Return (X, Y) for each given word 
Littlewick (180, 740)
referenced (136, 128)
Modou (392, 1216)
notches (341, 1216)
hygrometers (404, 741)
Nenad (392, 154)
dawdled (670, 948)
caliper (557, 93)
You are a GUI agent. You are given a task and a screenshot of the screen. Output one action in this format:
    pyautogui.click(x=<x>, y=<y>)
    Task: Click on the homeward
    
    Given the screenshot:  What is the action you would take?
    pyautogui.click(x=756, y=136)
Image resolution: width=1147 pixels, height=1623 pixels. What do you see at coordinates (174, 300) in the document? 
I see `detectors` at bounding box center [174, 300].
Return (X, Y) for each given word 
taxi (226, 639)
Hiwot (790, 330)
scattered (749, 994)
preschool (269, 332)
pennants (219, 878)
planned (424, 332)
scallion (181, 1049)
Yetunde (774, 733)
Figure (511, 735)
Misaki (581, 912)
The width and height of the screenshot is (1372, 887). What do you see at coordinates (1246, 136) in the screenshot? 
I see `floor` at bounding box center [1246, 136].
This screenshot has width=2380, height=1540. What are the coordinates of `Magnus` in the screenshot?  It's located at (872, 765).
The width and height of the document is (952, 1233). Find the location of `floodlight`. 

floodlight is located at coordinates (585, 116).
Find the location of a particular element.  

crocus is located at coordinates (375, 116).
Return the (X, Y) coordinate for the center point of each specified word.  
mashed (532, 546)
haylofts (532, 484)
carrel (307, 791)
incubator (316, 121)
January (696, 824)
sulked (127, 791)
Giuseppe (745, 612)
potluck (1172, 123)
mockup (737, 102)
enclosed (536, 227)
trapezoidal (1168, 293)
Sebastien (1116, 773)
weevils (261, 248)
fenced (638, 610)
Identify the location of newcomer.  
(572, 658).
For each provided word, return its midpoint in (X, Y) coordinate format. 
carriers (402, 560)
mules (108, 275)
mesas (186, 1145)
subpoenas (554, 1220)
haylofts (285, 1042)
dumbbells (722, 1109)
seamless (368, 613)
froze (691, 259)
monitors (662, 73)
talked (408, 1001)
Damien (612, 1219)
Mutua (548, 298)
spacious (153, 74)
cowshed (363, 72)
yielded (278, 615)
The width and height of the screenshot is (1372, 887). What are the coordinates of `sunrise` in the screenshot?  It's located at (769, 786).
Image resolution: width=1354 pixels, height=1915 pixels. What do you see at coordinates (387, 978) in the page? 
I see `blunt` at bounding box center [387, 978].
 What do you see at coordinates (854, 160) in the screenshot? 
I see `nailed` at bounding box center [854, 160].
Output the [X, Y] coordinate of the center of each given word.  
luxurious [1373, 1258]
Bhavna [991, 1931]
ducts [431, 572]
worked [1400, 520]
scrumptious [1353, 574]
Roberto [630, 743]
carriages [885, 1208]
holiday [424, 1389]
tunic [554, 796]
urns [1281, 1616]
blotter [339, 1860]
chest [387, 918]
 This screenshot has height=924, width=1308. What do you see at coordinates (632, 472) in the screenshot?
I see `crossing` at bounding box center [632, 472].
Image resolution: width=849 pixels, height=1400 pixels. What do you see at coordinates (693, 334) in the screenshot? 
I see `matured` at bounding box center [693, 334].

####################

-- Problem requirements --
Please set out every line of the records above as a Markdown table with the columns Row and Text, numbering the rows and leaving out blank lines.

-- Correct result --
| Row | Text |
|---|---|
| 1 | Return (X, Y) for each given word  |
| 2 | Littlewick (180, 740) |
| 3 | referenced (136, 128) |
| 4 | Modou (392, 1216) |
| 5 | notches (341, 1216) |
| 6 | hygrometers (404, 741) |
| 7 | Nenad (392, 154) |
| 8 | dawdled (670, 948) |
| 9 | caliper (557, 93) |
| 10 | You are a GUI agent. You are given a task and a screenshot of the screen. Output one action in this format: |
| 11 |     pyautogui.click(x=<x>, y=<y>) |
| 12 |     Task: Click on the homeward |
| 13 |     Given the screenshot:  What is the action you would take? |
| 14 |     pyautogui.click(x=756, y=136) |
| 15 | Image resolution: width=1147 pixels, height=1623 pixels. What do you see at coordinates (174, 300) in the document?  |
| 16 | I see `detectors` at bounding box center [174, 300]. |
| 17 | Return (X, Y) for each given word  |
| 18 | taxi (226, 639) |
| 19 | Hiwot (790, 330) |
| 20 | scattered (749, 994) |
| 21 | preschool (269, 332) |
| 22 | pennants (219, 878) |
| 23 | planned (424, 332) |
| 24 | scallion (181, 1049) |
| 25 | Yetunde (774, 733) |
| 26 | Figure (511, 735) |
| 27 | Misaki (581, 912) |
| 28 | The width and height of the screenshot is (1372, 887). What do you see at coordinates (1246, 136) in the screenshot?  |
| 29 | I see `floor` at bounding box center [1246, 136]. |
| 30 | This screenshot has width=2380, height=1540. What are the coordinates of `Magnus` in the screenshot?  It's located at (872, 765). |
| 31 | The width and height of the document is (952, 1233). Find the location of `floodlight`.  |
| 32 | floodlight is located at coordinates (585, 116). |
| 33 | Find the location of a particular element.   |
| 34 | crocus is located at coordinates (375, 116). |
| 35 | Return the (X, Y) coordinate for the center point of each specified word.   |
| 36 | mashed (532, 546) |
| 37 | haylofts (532, 484) |
| 38 | carrel (307, 791) |
| 39 | incubator (316, 121) |
| 40 | January (696, 824) |
| 41 | sulked (127, 791) |
| 42 | Giuseppe (745, 612) |
| 43 | potluck (1172, 123) |
| 44 | mockup (737, 102) |
| 45 | enclosed (536, 227) |
| 46 | trapezoidal (1168, 293) |
| 47 | Sebastien (1116, 773) |
| 48 | weevils (261, 248) |
| 49 | fenced (638, 610) |
| 50 | Identify the location of newcomer.   |
| 51 | (572, 658). |
| 52 | For each provided word, return its midpoint in (X, Y) coordinate format.  |
| 53 | carriers (402, 560) |
| 54 | mules (108, 275) |
| 55 | mesas (186, 1145) |
| 56 | subpoenas (554, 1220) |
| 57 | haylofts (285, 1042) |
| 58 | dumbbells (722, 1109) |
| 59 | seamless (368, 613) |
| 60 | froze (691, 259) |
| 61 | monitors (662, 73) |
| 62 | talked (408, 1001) |
| 63 | Damien (612, 1219) |
| 64 | Mutua (548, 298) |
| 65 | spacious (153, 74) |
| 66 | cowshed (363, 72) |
| 67 | yielded (278, 615) |
| 68 | The width and height of the screenshot is (1372, 887). What are the coordinates of `sunrise` in the screenshot?  It's located at (769, 786). |
| 69 | Image resolution: width=1354 pixels, height=1915 pixels. What do you see at coordinates (387, 978) in the page?  |
| 70 | I see `blunt` at bounding box center [387, 978]. |
| 71 |  What do you see at coordinates (854, 160) in the screenshot?  |
| 72 | I see `nailed` at bounding box center [854, 160]. |
| 73 | Output the [X, Y] coordinate of the center of each given word.   |
| 74 | luxurious [1373, 1258] |
| 75 | Bhavna [991, 1931] |
| 76 | ducts [431, 572] |
| 77 | worked [1400, 520] |
| 78 | scrumptious [1353, 574] |
| 79 | Roberto [630, 743] |
| 80 | carriages [885, 1208] |
| 81 | holiday [424, 1389] |
| 82 | tunic [554, 796] |
| 83 | urns [1281, 1616] |
| 84 | blotter [339, 1860] |
| 85 | chest [387, 918] |
| 86 |  This screenshot has height=924, width=1308. What do you see at coordinates (632, 472) in the screenshot? |
| 87 | I see `crossing` at bounding box center [632, 472]. |
| 88 | Image resolution: width=849 pixels, height=1400 pixels. What do you see at coordinates (693, 334) in the screenshot?  |
| 89 | I see `matured` at bounding box center [693, 334]. |